> WORK REQUIRED
Within the listing below, please copy exactly the lines between the line holding "(304, 179) = (531, 185): grey" and the line holding "(322, 90) = (370, 122): green", inclusive.

START MATERIAL FOR THE TASK

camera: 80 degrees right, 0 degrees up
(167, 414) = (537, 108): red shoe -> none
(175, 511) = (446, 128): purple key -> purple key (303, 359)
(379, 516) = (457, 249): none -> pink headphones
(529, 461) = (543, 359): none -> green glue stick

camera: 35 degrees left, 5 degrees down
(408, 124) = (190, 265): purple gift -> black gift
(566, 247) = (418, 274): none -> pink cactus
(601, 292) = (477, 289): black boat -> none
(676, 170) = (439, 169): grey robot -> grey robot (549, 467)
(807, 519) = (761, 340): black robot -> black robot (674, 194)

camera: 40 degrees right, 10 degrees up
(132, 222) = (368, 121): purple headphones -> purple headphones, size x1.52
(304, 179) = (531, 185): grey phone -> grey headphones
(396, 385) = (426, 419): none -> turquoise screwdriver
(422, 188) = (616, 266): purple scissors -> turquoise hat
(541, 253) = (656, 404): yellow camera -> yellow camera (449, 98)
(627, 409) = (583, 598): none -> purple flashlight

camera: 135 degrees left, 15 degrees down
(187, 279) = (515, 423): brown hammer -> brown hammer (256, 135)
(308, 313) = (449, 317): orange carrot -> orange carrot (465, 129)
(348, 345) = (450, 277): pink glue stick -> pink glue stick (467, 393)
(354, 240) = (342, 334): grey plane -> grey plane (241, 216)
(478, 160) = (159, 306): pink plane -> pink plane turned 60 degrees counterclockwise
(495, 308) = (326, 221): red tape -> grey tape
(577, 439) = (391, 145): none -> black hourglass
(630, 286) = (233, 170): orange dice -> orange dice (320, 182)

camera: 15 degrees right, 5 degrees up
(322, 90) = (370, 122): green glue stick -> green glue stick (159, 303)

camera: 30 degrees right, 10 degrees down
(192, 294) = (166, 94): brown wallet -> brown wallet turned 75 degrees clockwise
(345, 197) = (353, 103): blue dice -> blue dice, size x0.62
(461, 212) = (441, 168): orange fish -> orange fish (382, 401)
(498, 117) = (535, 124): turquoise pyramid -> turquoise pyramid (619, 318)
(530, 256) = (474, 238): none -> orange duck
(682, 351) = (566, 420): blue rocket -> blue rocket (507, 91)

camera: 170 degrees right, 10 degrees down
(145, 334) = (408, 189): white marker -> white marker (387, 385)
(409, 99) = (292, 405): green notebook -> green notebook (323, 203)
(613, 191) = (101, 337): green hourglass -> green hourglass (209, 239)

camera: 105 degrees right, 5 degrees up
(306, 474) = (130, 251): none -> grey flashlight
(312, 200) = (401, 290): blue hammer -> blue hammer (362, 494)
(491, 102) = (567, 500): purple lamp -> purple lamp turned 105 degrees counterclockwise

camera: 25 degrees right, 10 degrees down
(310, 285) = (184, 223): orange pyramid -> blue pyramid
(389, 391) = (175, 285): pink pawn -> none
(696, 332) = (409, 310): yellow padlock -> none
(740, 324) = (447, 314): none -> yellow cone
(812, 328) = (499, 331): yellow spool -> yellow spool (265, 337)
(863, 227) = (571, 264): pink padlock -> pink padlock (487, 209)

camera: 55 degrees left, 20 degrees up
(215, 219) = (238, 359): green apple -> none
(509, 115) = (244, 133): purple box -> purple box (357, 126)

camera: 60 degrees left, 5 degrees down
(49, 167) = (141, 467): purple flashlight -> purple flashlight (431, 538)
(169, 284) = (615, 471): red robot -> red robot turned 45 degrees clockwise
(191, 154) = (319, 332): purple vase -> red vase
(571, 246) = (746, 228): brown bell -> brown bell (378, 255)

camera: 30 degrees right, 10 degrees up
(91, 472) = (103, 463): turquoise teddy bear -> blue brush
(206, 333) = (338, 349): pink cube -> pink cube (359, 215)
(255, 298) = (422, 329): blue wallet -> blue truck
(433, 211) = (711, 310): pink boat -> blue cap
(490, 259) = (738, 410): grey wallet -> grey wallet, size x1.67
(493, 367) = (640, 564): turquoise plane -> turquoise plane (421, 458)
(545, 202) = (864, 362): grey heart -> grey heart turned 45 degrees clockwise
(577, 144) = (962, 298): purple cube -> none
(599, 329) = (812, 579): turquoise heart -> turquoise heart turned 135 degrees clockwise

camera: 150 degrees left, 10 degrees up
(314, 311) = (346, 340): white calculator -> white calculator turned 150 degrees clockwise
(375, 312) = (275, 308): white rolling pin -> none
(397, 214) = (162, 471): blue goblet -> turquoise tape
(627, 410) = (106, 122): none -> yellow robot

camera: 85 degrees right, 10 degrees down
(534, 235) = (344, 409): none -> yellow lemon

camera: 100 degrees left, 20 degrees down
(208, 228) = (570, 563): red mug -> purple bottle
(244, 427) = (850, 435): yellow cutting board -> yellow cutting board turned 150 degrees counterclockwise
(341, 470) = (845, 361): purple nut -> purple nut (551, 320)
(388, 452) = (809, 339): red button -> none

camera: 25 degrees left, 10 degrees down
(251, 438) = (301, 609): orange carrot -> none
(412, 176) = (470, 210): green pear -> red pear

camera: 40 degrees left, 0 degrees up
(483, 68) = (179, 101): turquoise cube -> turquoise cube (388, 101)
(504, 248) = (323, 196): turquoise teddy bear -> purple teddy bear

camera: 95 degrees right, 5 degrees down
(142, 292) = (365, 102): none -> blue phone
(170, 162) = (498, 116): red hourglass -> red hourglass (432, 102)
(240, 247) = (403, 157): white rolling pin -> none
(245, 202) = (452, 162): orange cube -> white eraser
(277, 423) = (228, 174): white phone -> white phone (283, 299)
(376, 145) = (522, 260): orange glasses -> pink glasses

END MATERIAL FOR THE TASK

> TASK RESPONSE
(304, 179) = (531, 185): grey phone -> grey headphones
(396, 385) = (426, 419): none -> turquoise screwdriver
(422, 188) = (616, 266): purple scissors -> turquoise hat
(541, 253) = (656, 404): yellow camera -> yellow camera (449, 98)
(627, 409) = (583, 598): none -> purple flashlight

camera: 135 degrees left, 15 degrees down
(187, 279) = (515, 423): brown hammer -> brown hammer (256, 135)
(308, 313) = (449, 317): orange carrot -> orange carrot (465, 129)
(348, 345) = (450, 277): pink glue stick -> pink glue stick (467, 393)
(354, 240) = (342, 334): grey plane -> grey plane (241, 216)
(478, 160) = (159, 306): pink plane -> pink plane turned 60 degrees counterclockwise
(495, 308) = (326, 221): red tape -> grey tape
(577, 439) = (391, 145): none -> black hourglass
(630, 286) = (233, 170): orange dice -> orange dice (320, 182)

camera: 15 degrees right, 5 degrees up
(322, 90) = (370, 122): green glue stick -> green glue stick (159, 303)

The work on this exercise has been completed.